DATASET EXTRACT
/---

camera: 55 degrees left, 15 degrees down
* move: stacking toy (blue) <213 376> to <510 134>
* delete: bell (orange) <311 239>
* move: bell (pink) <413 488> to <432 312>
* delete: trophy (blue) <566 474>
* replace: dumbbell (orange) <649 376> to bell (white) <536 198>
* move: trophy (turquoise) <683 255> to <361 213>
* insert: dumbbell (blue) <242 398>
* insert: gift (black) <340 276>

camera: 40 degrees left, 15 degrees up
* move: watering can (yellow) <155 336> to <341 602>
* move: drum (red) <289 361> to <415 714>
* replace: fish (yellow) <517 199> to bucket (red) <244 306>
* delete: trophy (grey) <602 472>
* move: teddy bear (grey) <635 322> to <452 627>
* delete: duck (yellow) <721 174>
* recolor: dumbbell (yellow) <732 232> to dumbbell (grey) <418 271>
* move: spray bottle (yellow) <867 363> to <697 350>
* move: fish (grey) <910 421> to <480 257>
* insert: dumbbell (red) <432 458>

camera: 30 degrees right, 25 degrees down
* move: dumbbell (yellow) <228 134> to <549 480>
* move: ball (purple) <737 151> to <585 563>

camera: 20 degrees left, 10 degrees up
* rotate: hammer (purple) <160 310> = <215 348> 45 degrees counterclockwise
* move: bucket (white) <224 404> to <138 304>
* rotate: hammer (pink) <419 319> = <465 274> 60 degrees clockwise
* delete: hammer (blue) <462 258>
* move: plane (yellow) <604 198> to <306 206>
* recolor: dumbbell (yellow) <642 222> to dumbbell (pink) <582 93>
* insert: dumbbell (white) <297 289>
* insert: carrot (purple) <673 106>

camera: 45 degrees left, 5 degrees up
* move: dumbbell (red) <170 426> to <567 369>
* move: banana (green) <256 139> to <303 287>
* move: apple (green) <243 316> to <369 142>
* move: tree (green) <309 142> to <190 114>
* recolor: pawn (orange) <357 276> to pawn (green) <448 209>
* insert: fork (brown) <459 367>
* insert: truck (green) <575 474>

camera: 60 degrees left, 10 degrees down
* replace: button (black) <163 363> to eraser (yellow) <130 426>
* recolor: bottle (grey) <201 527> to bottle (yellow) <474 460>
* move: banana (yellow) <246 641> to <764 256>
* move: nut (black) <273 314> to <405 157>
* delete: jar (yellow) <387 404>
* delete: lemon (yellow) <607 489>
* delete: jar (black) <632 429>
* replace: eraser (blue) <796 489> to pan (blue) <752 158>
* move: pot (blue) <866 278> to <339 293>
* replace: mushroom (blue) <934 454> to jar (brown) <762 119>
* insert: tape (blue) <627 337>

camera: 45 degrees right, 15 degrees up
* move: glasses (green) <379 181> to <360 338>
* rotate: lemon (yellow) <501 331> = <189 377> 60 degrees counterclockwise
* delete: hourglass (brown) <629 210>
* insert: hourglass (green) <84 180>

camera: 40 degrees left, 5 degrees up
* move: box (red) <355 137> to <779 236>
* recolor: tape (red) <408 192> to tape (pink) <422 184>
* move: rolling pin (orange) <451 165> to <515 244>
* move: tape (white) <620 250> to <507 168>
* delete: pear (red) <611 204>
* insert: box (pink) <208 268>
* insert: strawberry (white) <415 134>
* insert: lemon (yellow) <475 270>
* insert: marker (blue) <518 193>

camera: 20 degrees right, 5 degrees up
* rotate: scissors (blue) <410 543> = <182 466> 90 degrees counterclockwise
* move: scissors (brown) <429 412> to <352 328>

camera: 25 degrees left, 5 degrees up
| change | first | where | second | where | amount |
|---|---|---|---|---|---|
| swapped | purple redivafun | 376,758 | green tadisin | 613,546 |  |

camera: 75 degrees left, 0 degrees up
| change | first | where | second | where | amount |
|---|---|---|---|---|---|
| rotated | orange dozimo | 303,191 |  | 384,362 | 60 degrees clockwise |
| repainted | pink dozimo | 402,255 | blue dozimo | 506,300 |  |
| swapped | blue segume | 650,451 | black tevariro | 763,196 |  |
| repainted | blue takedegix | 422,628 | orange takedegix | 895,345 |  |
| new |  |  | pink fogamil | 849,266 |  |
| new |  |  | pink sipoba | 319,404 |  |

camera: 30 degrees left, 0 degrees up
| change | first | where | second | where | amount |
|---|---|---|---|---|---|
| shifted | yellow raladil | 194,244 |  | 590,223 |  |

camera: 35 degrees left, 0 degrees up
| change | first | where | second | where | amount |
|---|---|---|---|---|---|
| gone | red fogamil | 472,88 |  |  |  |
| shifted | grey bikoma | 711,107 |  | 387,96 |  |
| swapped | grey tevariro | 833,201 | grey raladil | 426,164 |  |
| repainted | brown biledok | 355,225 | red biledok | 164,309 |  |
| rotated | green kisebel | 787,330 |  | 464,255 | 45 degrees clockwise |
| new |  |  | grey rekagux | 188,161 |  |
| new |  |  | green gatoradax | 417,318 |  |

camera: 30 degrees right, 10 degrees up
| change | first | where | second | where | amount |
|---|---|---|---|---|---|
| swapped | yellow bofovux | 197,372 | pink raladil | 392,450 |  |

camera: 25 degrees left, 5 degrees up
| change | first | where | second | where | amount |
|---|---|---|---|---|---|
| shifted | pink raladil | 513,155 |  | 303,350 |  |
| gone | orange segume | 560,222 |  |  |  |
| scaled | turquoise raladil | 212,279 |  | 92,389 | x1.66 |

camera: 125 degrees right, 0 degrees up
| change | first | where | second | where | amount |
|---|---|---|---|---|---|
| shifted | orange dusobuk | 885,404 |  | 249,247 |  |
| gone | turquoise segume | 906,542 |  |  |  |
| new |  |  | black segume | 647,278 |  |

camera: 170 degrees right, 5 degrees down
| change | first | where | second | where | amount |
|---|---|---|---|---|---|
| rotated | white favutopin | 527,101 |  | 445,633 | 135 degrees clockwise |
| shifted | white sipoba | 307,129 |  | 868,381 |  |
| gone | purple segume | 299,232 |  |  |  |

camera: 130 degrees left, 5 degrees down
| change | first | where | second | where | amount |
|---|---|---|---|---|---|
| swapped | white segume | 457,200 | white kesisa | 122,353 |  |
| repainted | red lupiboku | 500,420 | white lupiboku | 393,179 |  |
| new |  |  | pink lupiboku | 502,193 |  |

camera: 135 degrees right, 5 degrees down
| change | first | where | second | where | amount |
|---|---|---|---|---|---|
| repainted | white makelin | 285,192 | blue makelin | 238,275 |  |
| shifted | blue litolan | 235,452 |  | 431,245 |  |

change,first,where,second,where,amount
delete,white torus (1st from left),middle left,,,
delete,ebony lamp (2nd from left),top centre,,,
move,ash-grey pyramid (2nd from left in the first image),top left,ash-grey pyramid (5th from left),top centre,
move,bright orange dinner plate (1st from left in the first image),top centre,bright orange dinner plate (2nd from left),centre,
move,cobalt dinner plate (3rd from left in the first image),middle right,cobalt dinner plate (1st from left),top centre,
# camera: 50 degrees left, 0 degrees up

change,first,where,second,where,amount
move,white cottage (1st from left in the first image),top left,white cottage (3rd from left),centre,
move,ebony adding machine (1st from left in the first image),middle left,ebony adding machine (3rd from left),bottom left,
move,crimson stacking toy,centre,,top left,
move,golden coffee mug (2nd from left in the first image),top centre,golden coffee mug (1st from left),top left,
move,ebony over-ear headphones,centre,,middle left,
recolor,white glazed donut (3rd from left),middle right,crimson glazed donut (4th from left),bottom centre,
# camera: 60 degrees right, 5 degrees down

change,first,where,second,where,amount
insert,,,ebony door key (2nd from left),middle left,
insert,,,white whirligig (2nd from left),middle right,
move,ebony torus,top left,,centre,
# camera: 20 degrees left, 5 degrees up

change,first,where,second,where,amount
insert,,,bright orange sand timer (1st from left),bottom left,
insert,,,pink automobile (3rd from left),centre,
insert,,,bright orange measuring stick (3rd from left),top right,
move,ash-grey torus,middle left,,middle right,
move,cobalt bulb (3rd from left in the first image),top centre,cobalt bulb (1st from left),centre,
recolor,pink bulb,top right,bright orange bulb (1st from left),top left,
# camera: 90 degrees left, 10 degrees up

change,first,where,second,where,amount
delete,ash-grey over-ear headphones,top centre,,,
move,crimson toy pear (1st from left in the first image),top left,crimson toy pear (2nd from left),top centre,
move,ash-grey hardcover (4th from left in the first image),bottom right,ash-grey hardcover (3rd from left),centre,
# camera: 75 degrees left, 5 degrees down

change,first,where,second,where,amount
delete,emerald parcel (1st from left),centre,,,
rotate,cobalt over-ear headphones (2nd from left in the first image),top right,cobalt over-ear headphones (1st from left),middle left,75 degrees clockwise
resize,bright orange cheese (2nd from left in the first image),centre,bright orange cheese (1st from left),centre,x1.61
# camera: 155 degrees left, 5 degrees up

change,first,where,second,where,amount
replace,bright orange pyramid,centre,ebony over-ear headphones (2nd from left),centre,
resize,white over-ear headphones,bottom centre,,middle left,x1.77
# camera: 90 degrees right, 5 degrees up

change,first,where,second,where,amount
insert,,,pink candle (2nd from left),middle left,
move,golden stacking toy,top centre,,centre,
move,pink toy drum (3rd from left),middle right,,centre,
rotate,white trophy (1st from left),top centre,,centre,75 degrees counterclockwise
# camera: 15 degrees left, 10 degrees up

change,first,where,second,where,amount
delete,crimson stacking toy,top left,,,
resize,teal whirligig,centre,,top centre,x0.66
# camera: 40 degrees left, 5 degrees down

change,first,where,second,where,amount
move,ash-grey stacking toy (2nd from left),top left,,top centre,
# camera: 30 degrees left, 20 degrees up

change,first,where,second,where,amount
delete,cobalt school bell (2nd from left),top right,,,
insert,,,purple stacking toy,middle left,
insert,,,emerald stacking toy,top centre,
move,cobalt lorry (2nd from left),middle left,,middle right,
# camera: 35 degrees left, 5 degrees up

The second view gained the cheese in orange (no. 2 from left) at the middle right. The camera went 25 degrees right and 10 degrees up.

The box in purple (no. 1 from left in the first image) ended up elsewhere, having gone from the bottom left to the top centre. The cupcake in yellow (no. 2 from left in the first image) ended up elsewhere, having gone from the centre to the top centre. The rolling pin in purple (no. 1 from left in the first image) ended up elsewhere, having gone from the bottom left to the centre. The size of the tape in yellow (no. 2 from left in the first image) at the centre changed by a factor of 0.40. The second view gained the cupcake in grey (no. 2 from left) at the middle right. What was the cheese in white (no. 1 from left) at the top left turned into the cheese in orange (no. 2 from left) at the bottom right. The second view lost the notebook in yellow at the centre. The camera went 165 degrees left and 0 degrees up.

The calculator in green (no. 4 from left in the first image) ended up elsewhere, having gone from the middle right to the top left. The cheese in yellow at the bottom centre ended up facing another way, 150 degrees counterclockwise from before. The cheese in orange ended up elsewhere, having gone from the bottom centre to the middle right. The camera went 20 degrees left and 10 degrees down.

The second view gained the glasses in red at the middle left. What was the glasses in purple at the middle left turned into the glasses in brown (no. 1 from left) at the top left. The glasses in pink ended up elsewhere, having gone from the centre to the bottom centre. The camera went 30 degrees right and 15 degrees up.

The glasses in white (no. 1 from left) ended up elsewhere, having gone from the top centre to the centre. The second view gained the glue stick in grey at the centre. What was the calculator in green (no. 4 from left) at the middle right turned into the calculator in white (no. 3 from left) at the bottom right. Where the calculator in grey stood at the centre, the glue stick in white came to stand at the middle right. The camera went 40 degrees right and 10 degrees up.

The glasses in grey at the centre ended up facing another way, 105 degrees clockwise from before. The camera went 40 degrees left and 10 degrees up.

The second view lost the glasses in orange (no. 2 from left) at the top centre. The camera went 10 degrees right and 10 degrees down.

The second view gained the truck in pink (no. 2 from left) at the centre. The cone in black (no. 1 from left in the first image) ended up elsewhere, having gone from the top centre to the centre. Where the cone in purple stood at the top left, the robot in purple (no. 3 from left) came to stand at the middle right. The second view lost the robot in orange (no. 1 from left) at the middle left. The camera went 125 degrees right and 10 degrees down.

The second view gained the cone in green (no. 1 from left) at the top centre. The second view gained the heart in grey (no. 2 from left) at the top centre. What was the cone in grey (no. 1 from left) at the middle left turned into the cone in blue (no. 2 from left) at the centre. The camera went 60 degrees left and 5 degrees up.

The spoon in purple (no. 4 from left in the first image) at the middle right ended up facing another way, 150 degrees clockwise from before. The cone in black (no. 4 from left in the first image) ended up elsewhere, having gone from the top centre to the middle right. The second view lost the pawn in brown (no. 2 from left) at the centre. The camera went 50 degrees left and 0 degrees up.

\---

PROMPT
Copy out all lines of the listing where the word "plate" appears.

WRITTEN SOLUTION
move,bright orange dinner plate (1st from left in the first image),top centre,bright orange dinner plate (2nd from left),centre,
move,cobalt dinner plate (3rd from left in the first image),middle right,cobalt dinner plate (1st from left),top centre,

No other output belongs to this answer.